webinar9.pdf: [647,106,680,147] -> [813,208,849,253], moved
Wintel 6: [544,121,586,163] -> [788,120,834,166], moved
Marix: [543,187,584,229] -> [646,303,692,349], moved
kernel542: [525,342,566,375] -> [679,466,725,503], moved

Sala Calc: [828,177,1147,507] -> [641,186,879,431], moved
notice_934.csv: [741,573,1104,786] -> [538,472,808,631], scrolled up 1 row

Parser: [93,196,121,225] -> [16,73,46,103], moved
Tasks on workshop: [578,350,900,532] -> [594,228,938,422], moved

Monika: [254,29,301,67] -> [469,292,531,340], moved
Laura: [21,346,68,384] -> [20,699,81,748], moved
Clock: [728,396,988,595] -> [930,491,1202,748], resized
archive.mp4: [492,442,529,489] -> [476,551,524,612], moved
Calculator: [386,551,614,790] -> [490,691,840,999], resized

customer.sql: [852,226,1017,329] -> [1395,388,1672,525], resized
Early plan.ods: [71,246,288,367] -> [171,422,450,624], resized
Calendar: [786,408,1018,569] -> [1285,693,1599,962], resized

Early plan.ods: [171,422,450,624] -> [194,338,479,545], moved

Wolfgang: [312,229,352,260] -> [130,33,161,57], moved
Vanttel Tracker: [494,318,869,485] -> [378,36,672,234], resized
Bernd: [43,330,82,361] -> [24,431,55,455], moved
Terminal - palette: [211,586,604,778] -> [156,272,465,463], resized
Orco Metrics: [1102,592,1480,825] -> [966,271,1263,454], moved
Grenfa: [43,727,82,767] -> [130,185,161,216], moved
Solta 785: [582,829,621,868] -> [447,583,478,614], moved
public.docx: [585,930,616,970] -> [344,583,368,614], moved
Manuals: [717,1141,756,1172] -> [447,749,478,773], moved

....

Select and copy every line of the material that holds the string "Early".

Early plan.ods: [71,246,288,367] -> [171,422,450,624], resized
Early plan.ods: [171,422,450,624] -> [194,338,479,545], moved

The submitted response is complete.